• [Required work]
Every entry below must be retyped exactly, and the pictures must be left out.

<<<<

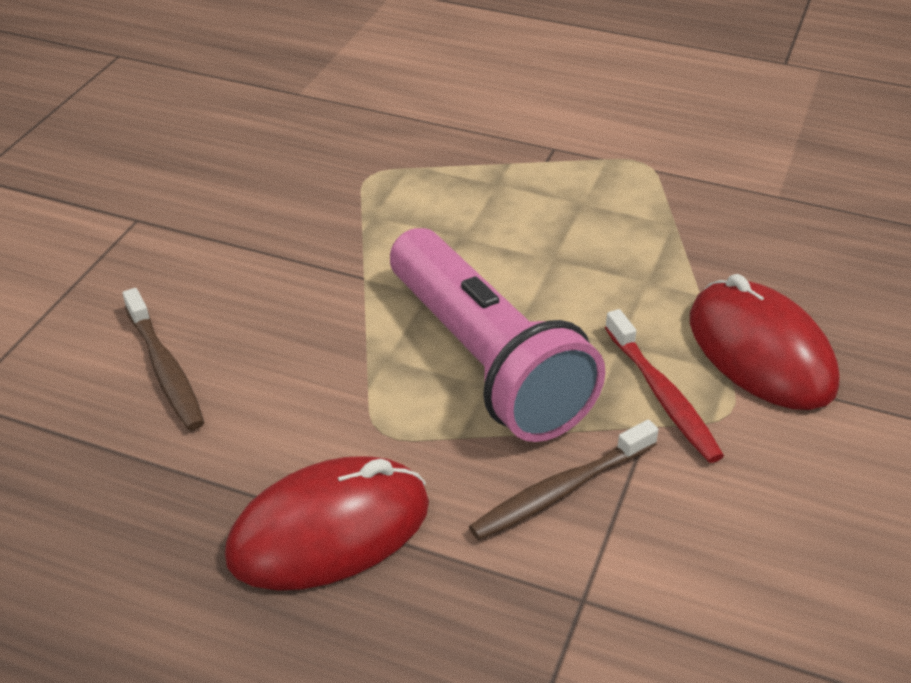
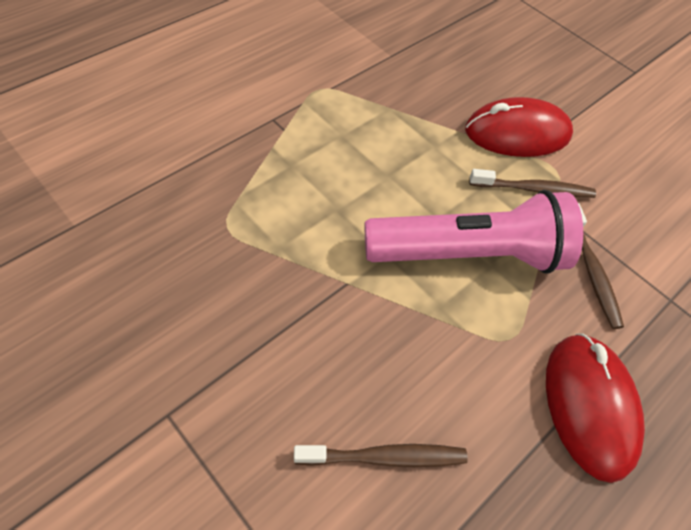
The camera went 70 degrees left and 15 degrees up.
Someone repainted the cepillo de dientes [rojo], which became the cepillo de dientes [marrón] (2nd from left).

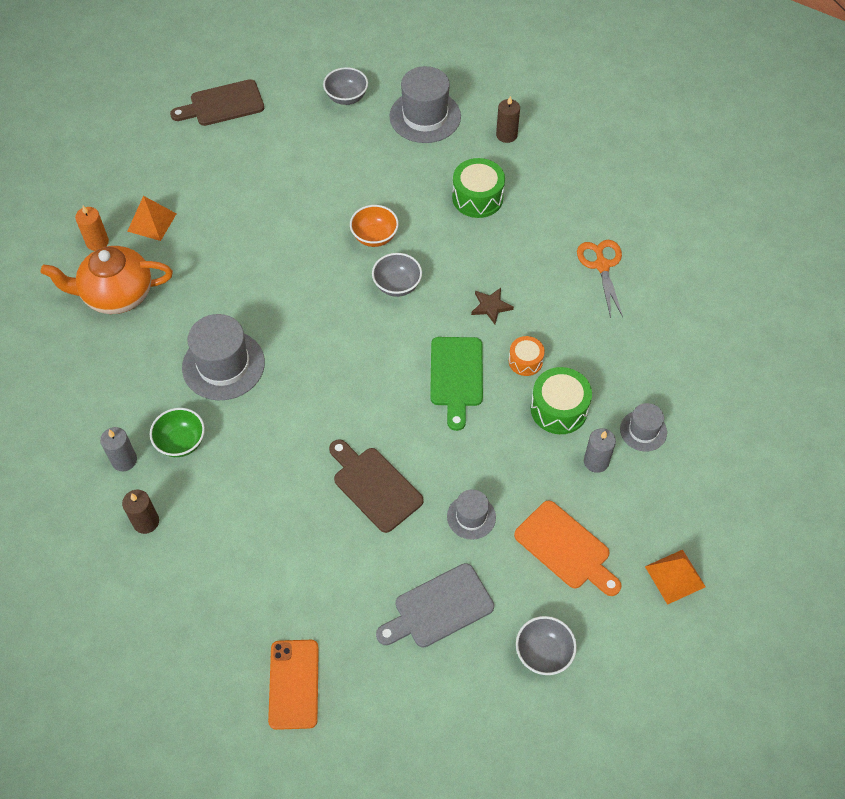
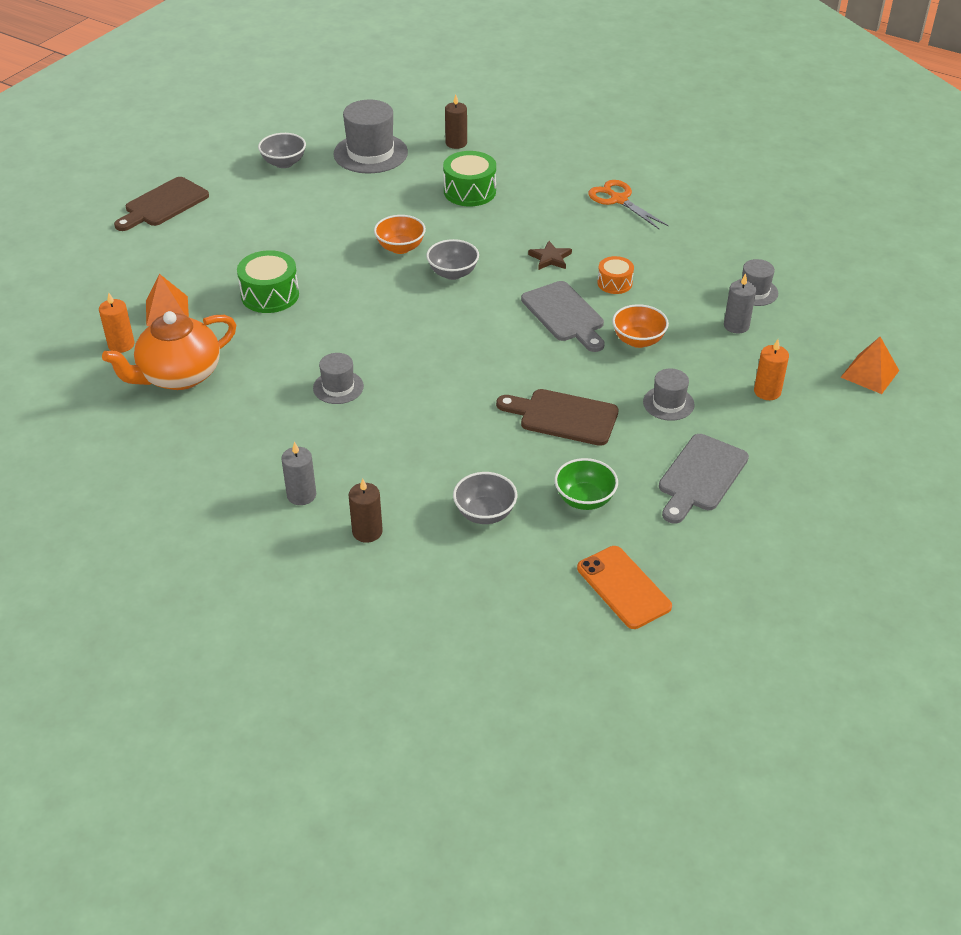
The camera went 30 degrees left and 15 degrees down.
Someone carried the tambor [verde] (2nd from left in the first image).
Someone scaled the sombrero [gris] (1st from left) by 0.55.
Someone carried the cuenco [gris] (3rd from left).
Someone repainted the tabla de cortar [verde], which became the tabla de cortar [gris] (1st from left).
Someone carried the cuenco [verde].
Someone put down the cuenco [naranja] (2nd from left).
Someone swapped the tabla de cortar [naranja] for the vela [naranja] (2nd from left).

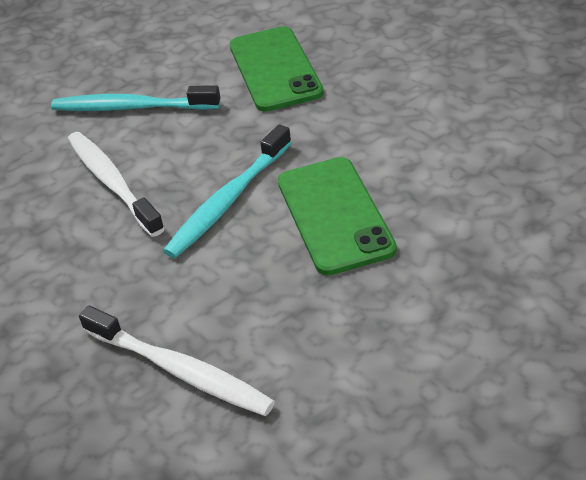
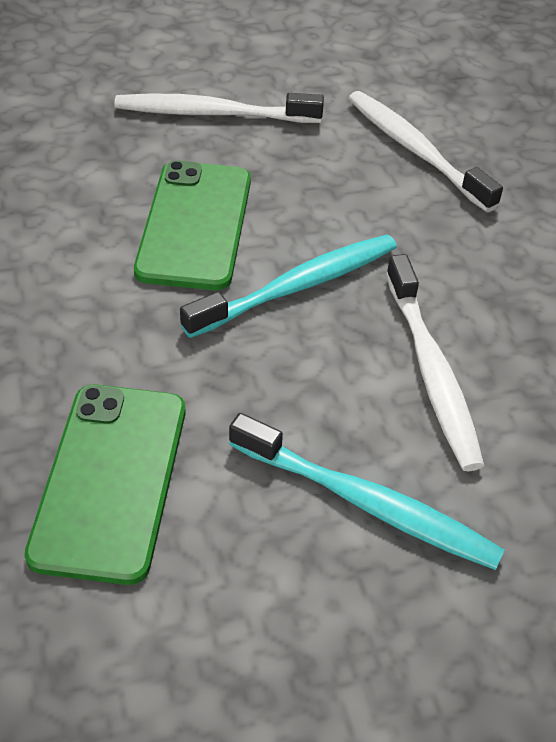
The camera went 165 degrees left and 5 degrees up.
Someone put down the cepillo de dientes [blanco] (1st from left).

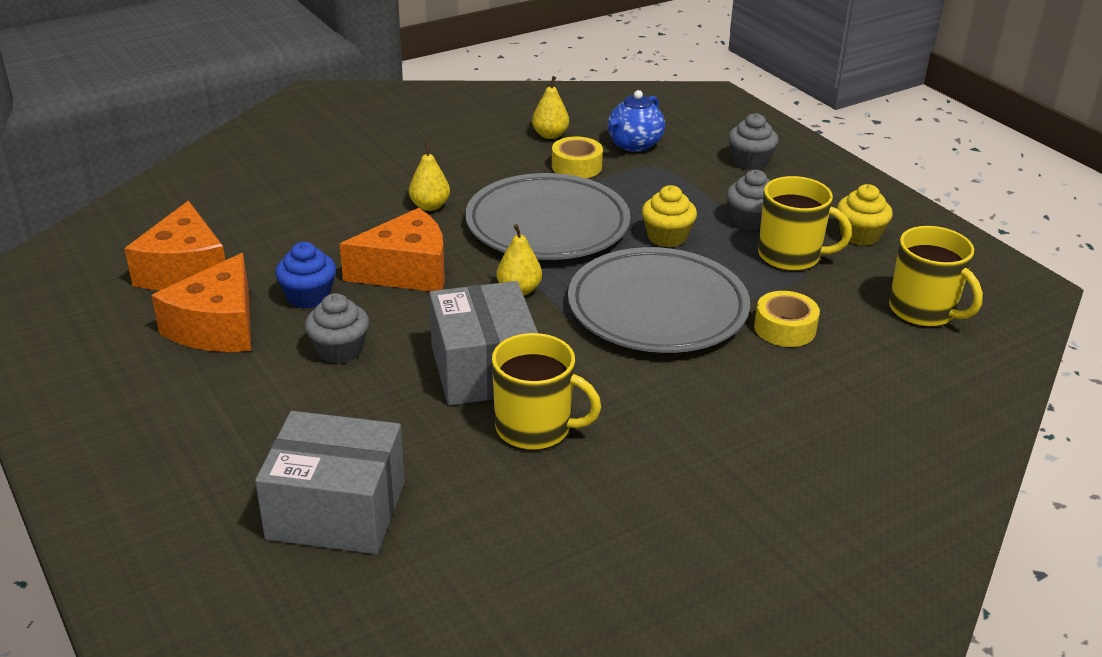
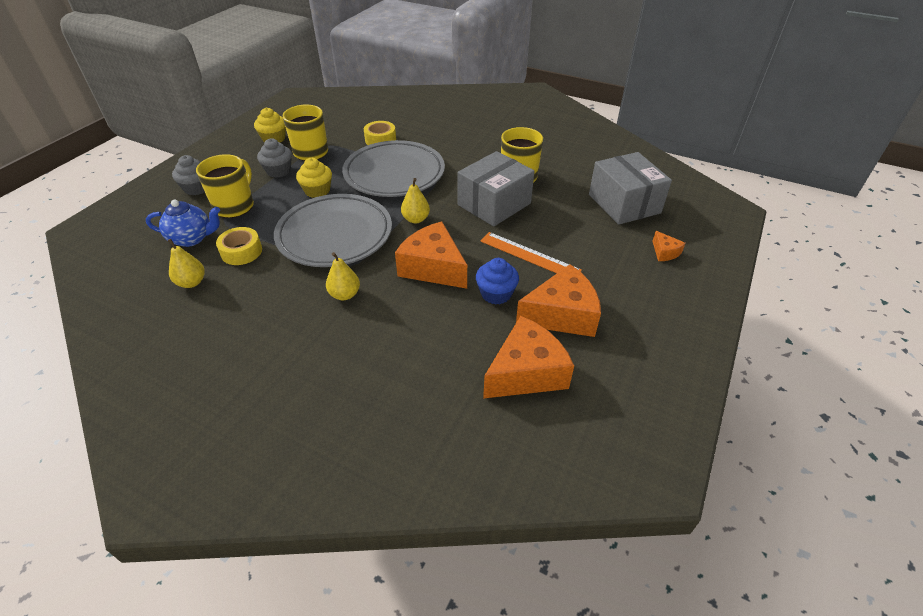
The camera went 120 degrees left and 10 degrees up.
Someone carried the taza [amarillo] (3rd from left in the first image).
Someone swapped the magdalena [gris] (1st from left) for the regla [naranja].
Someone put down the queso [naranja] (4th from left).

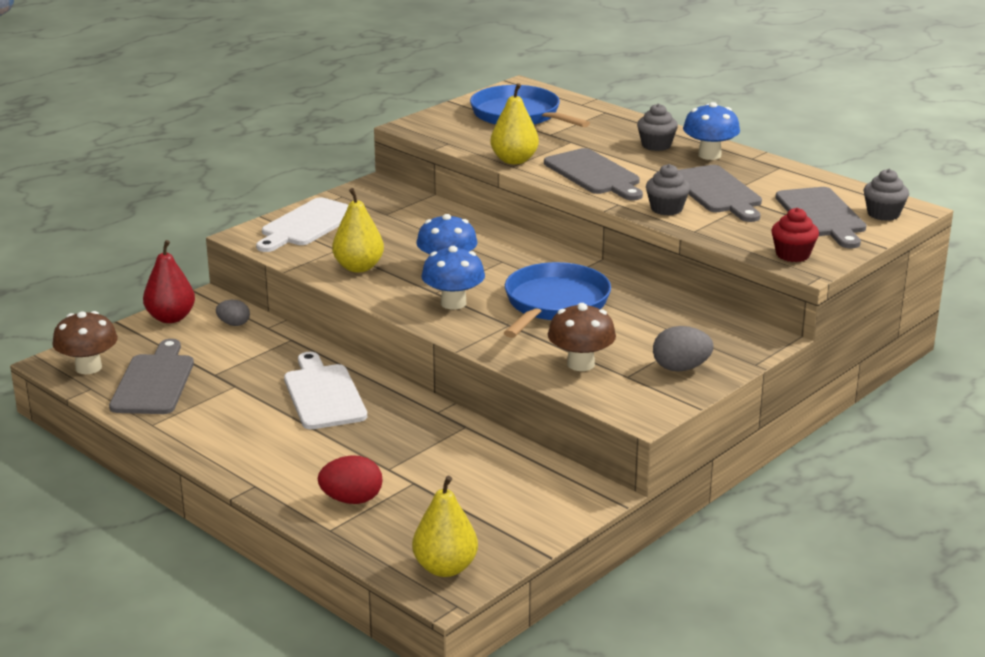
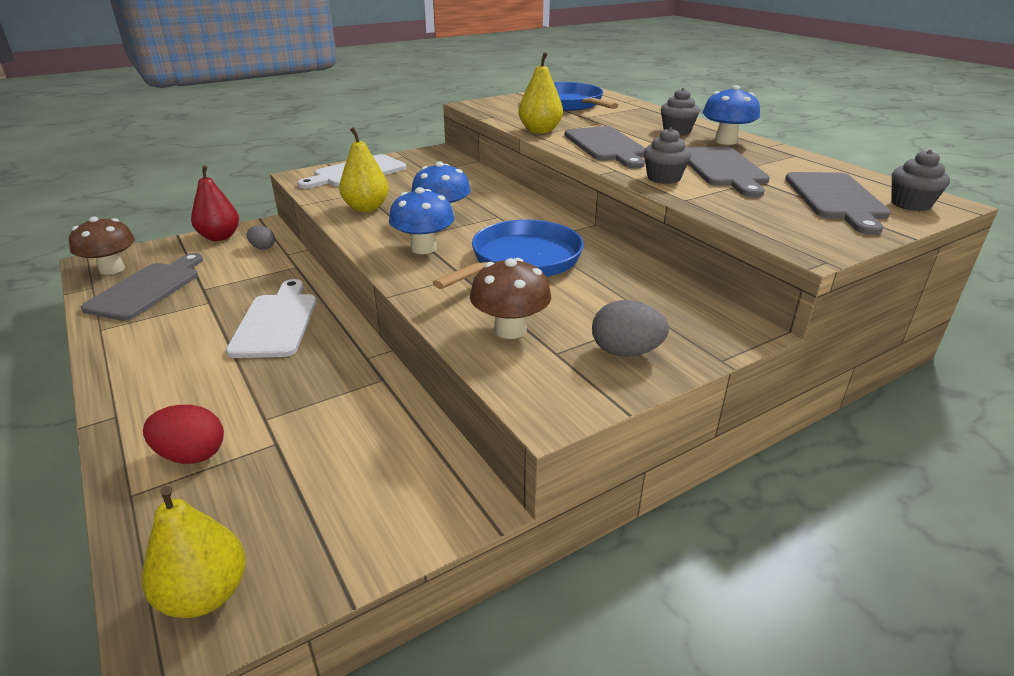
The camera went 15 degrees right and 5 degrees up.
Someone took away the magdalena [rojo].

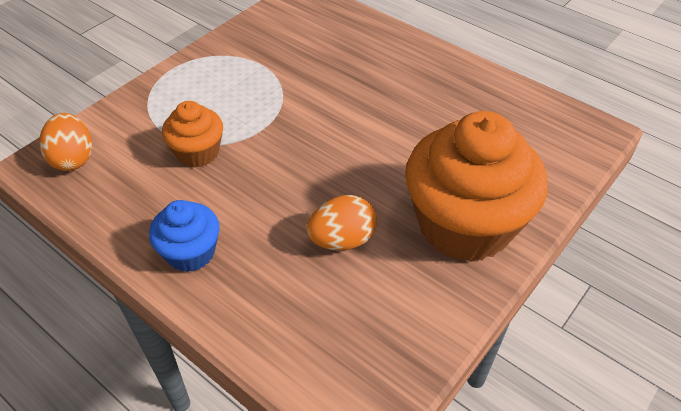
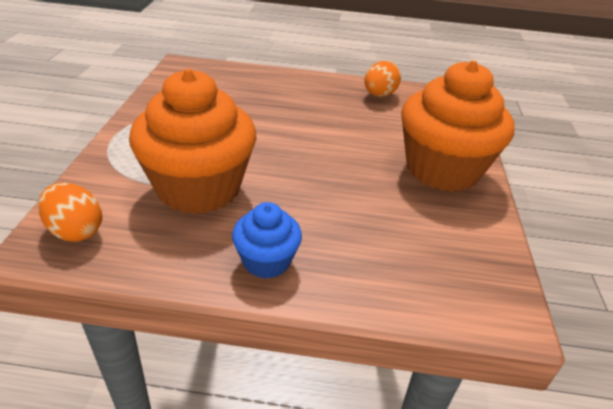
The camera went 35 degrees left and 10 degrees down.
Someone scaled the magdalena [naranja] (1st from left) by 2.01.
Someone carried the huevo [naranja] (2nd from left).

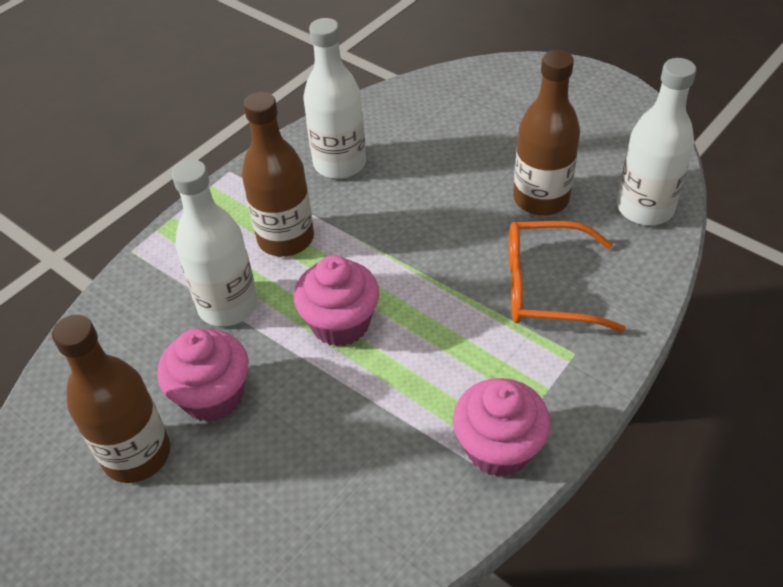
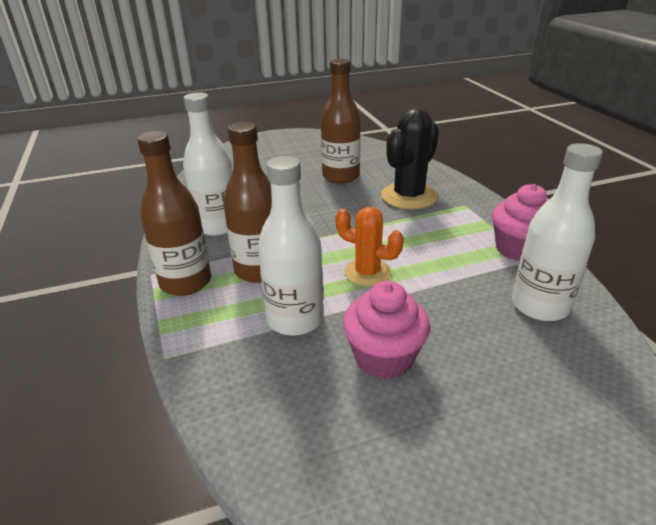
The camera went 60 degrees left and 15 degrees down.
Someone carried the botella [marrón] (1st from left).
Someone swapped the magdalena [rosa] (2nd from left) for the cactus [naranja].
Someone swapped the gafas [naranja] for the cactus [negro].
Someone carried the botella [blanco] (3rd from left).

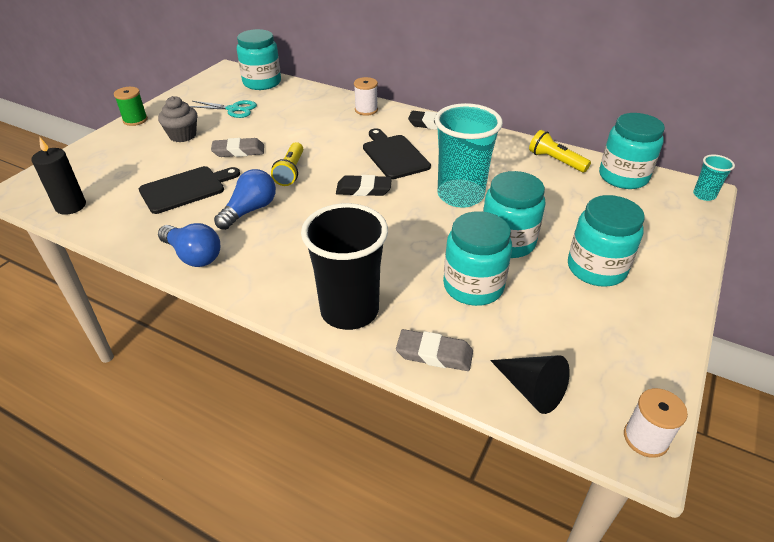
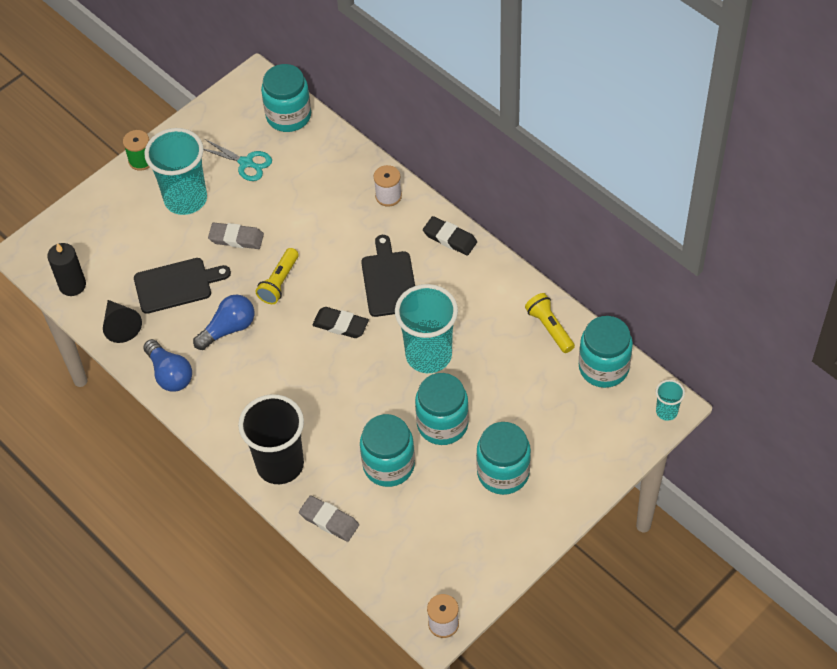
The camera went 20 degrees right and 15 degrees up.
Someone carried the cono [negro].
Someone swapped the magdalena [gris] for the vaso [turquesa] (1st from left).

>>>>

• [Response to the exercise]
The camera went 70 degrees left and 15 degrees up.
Someone repainted the cepillo de dientes [rojo], which became the cepillo de dientes [marrón] (2nd from left).

The camera went 30 degrees left and 15 degrees down.
Someone carried the tambor [verde] (2nd from left in the first image).
Someone scaled the sombrero [gris] (1st from left) by 0.55.
Someone carried the cuenco [gris] (3rd from left).
Someone repainted the tabla de cortar [verde], which became the tabla de cortar [gris] (1st from left).
Someone carried the cuenco [verde].
Someone put down the cuenco [naranja] (2nd from left).
Someone swapped the tabla de cortar [naranja] for the vela [naranja] (2nd from left).

The camera went 165 degrees left and 5 degrees up.
Someone put down the cepillo de dientes [blanco] (1st from left).

The camera went 120 degrees left and 10 degrees up.
Someone carried the taza [amarillo] (3rd from left in the first image).
Someone swapped the magdalena [gris] (1st from left) for the regla [naranja].
Someone put down the queso [naranja] (4th from left).

The camera went 15 degrees right and 5 degrees up.
Someone took away the magdalena [rojo].

The camera went 35 degrees left and 10 degrees down.
Someone scaled the magdalena [naranja] (1st from left) by 2.01.
Someone carried the huevo [naranja] (2nd from left).

The camera went 60 degrees left and 15 degrees down.
Someone carried the botella [marrón] (1st from left).
Someone swapped the magdalena [rosa] (2nd from left) for the cactus [naranja].
Someone swapped the gafas [naranja] for the cactus [negro].
Someone carried the botella [blanco] (3rd from left).

The camera went 20 degrees right and 15 degrees up.
Someone carried the cono [negro].
Someone swapped the magdalena [gris] for the vaso [turquesa] (1st from left).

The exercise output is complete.